● **TASK INSTRUCTIONS**: A word-for-word copy of the records that follow is needed, with every picture omitted.

#### DATA PROVIDED ####

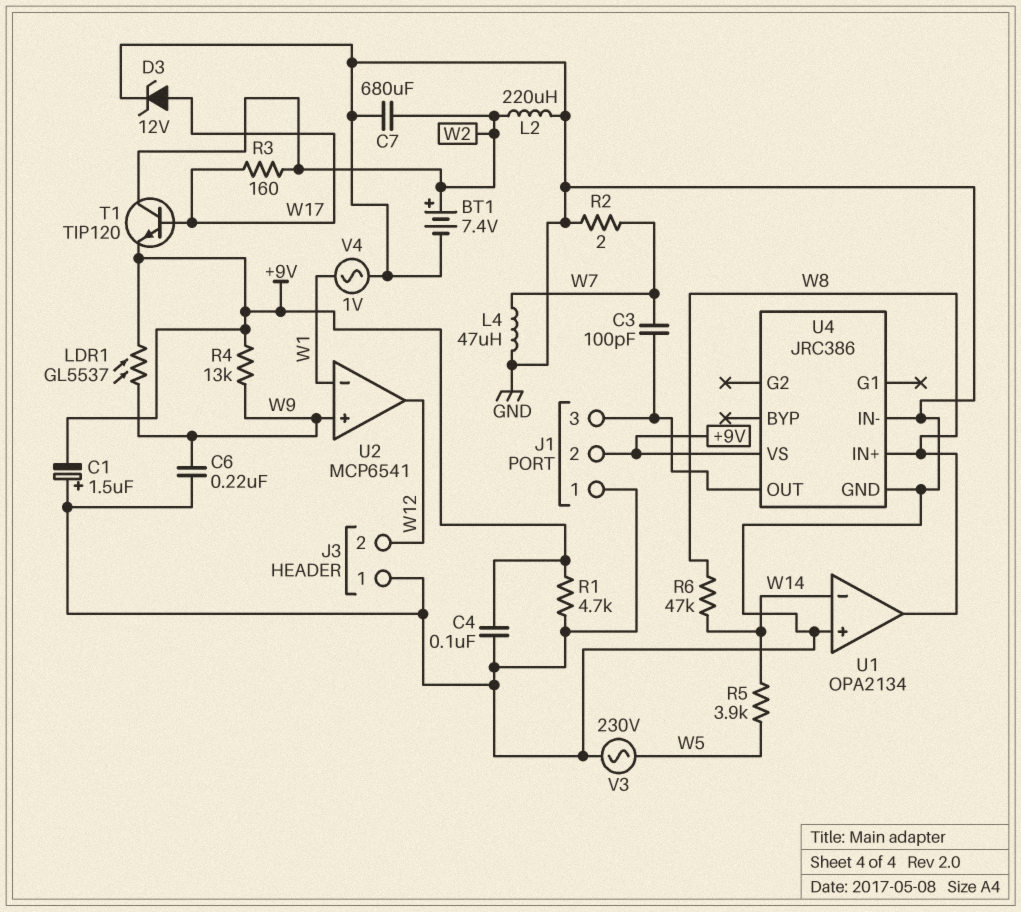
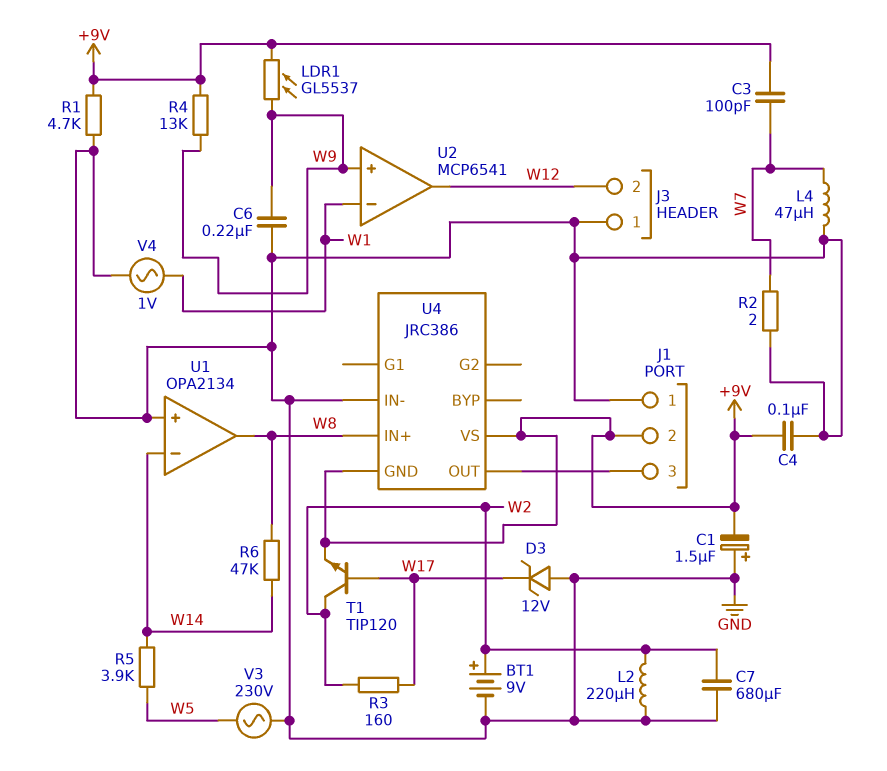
BT1: 7.4V (plus W2, minus GND) -> 9V (plus W2, minus GND)
C3: 100pF (J1/3, W7) -> 100pF (+9V, W7)
D3: zener 12V (A W17, K GND) -> zener 12V (A GND, K W17)
U4 pin GND: GND -> +9V

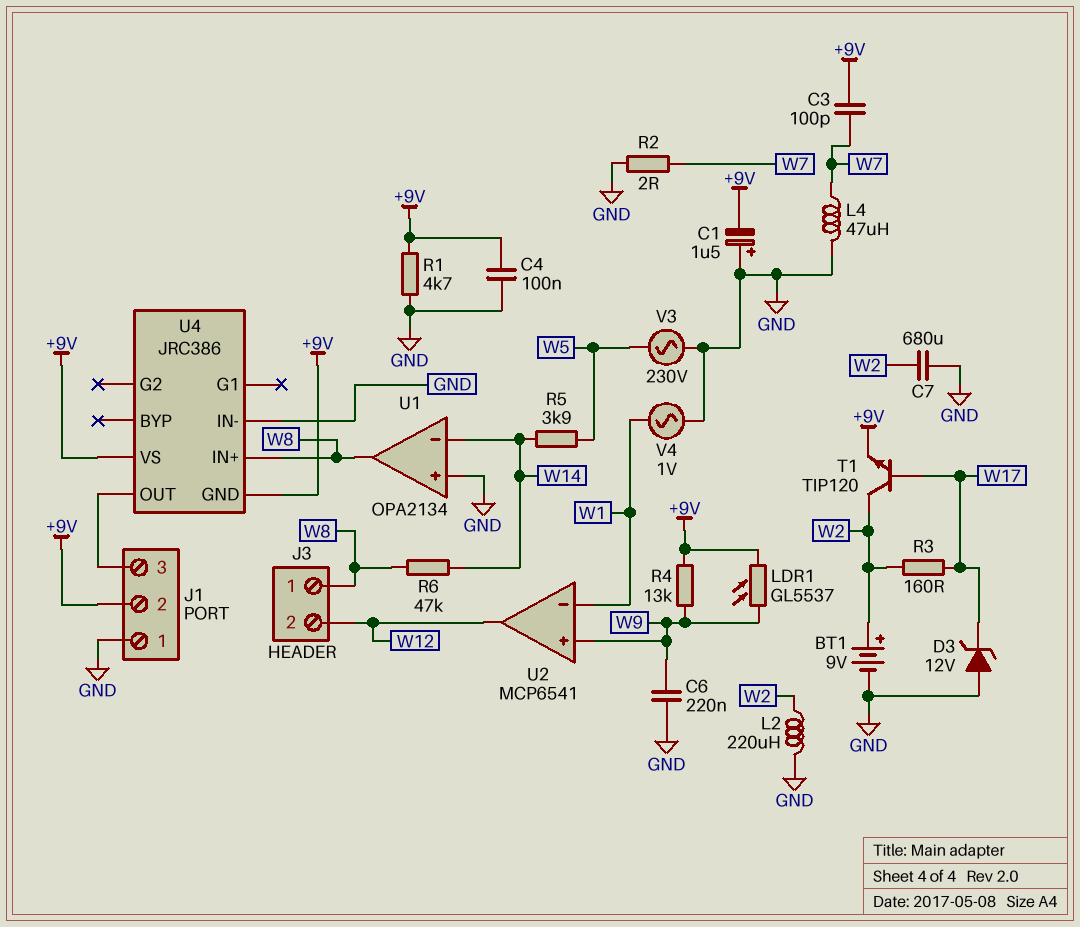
J3 pin 1: GND -> W8

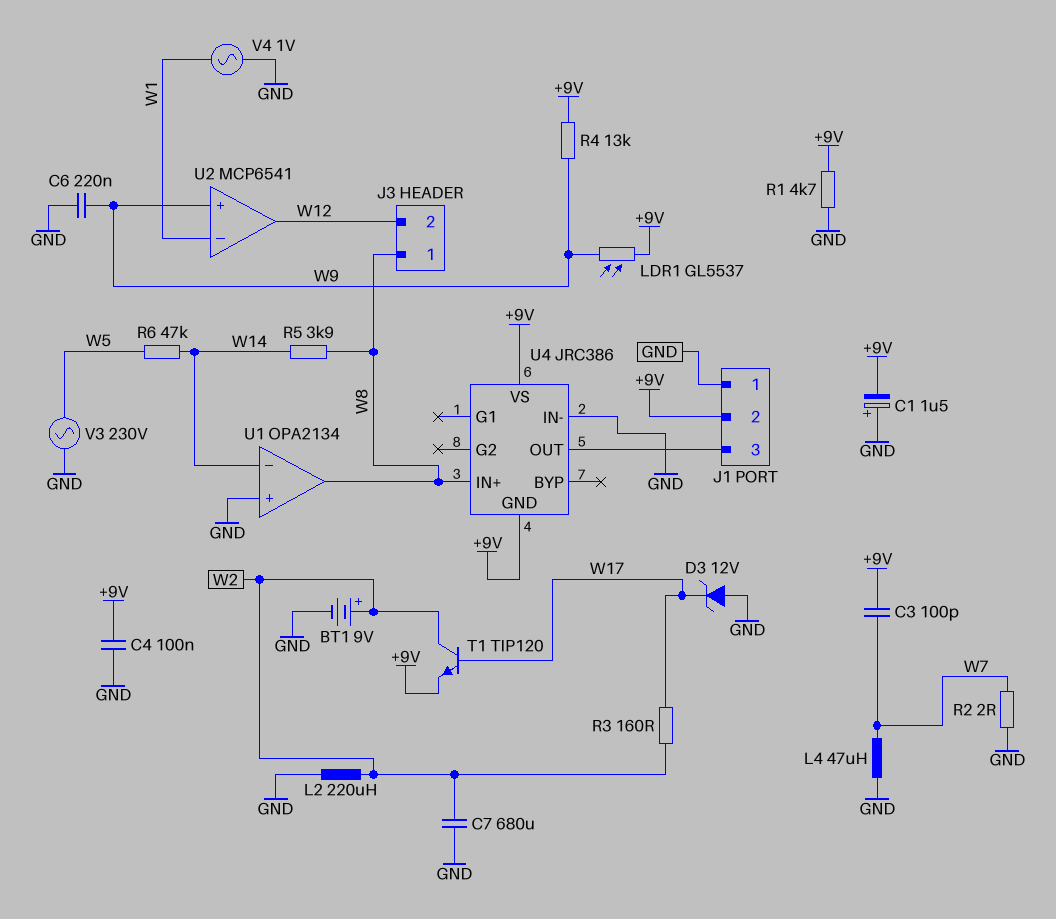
R5: 3.9k (W5, W14) -> 3.9k (W8, W14)
R6: 47k (W8, W14) -> 47k (W5, W14)

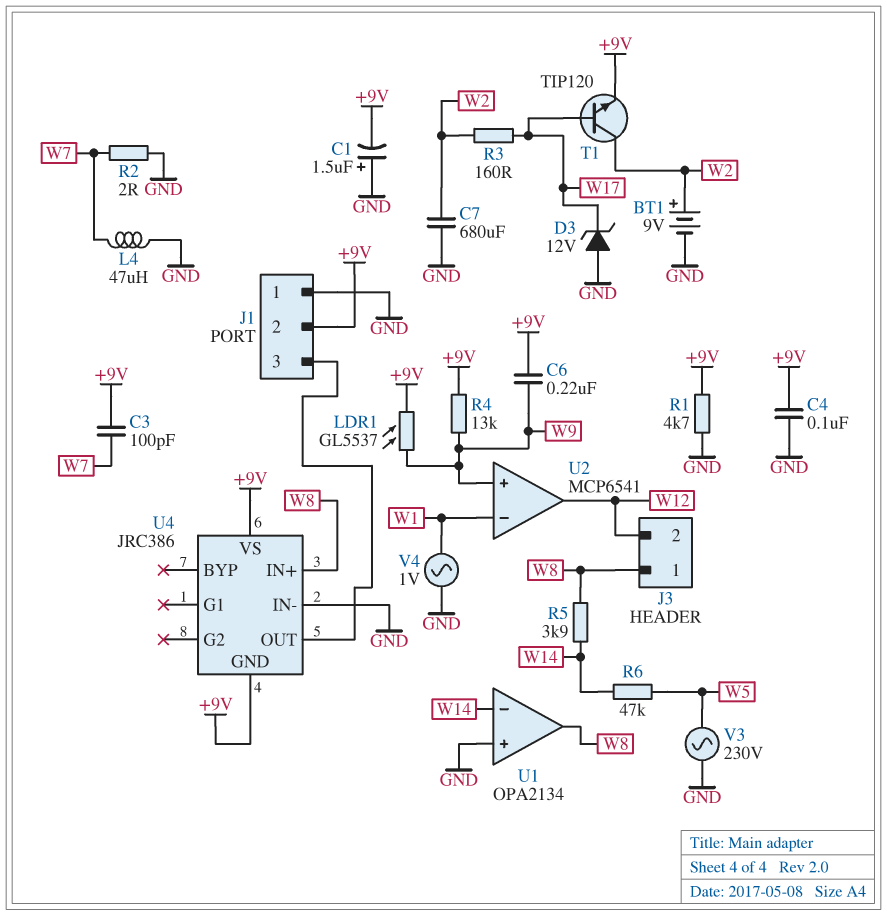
C6: 220nF (GND, W9) -> 220nF (+9V, W9)
L2: 220uH (GND, W2) -> none

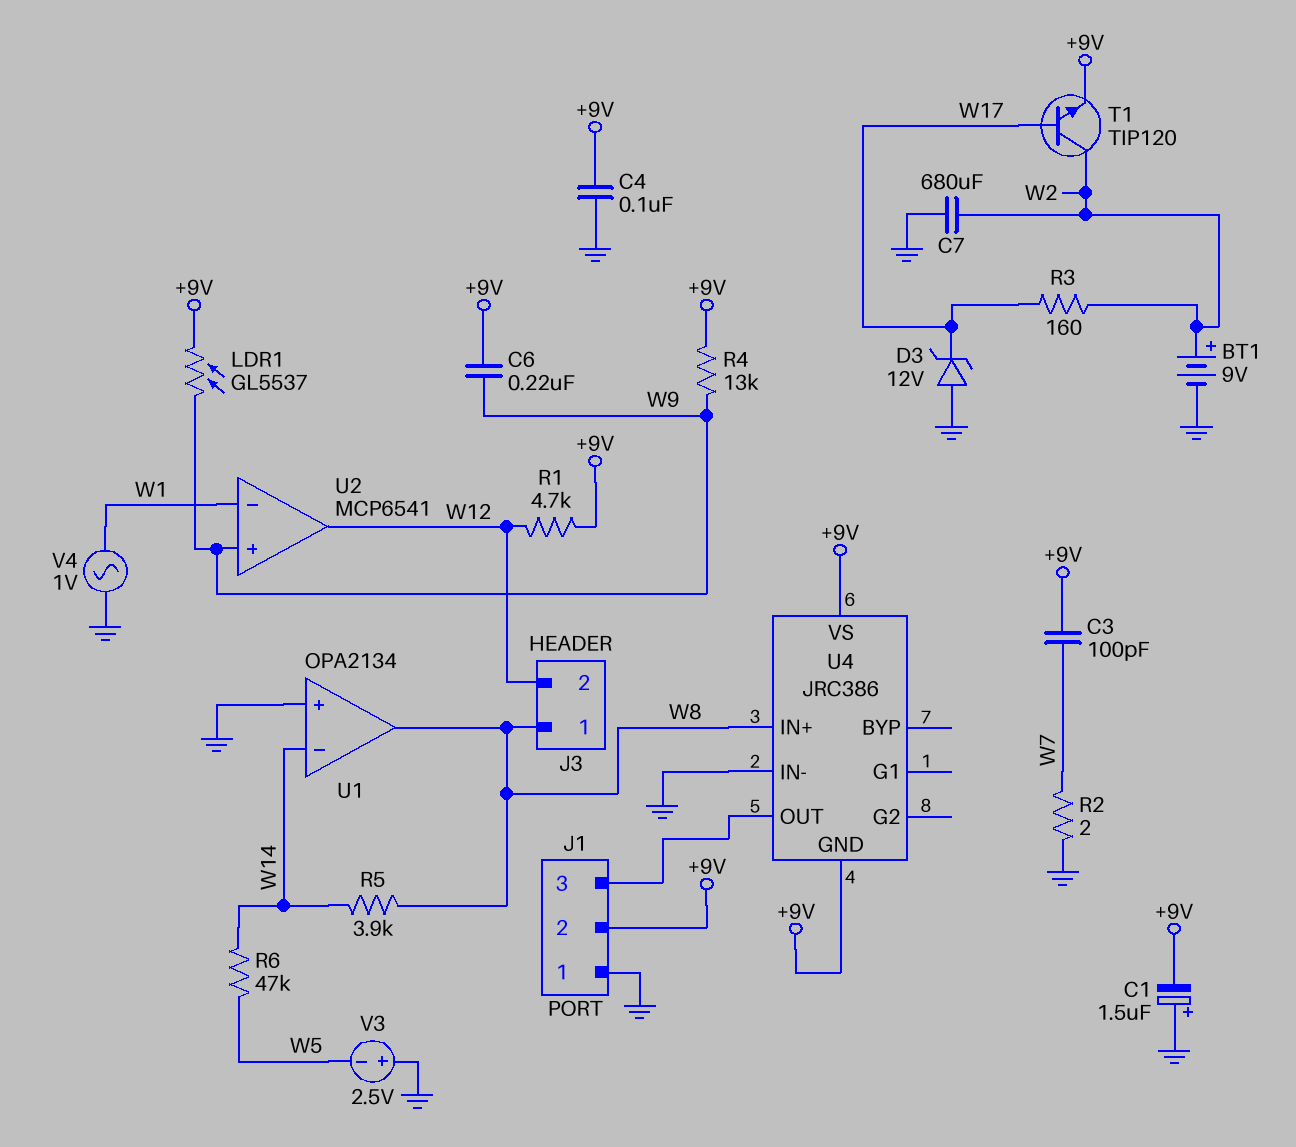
L4: 47uH (GND, W7) -> none
R1: 4.7k (+9V, GND) -> 4.7k (+9V, W12)
V3: AC 230V (GND, W5) -> 2.5V (plus GND, minus W5)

####

● **TASK RESULT**:
BT1: 7.4V (plus W2, minus GND) -> 9V (plus W2, minus GND)
C3: 100pF (J1/3, W7) -> 100pF (+9V, W7)
D3: zener 12V (A W17, K GND) -> zener 12V (A GND, K W17)
U4 pin GND: GND -> +9V

J3 pin 1: GND -> W8

R5: 3.9k (W5, W14) -> 3.9k (W8, W14)
R6: 47k (W8, W14) -> 47k (W5, W14)

C6: 220nF (GND, W9) -> 220nF (+9V, W9)
L2: 220uH (GND, W2) -> none

L4: 47uH (GND, W7) -> none
R1: 4.7k (+9V, GND) -> 4.7k (+9V, W12)
V3: AC 230V (GND, W5) -> 2.5V (plus GND, minus W5)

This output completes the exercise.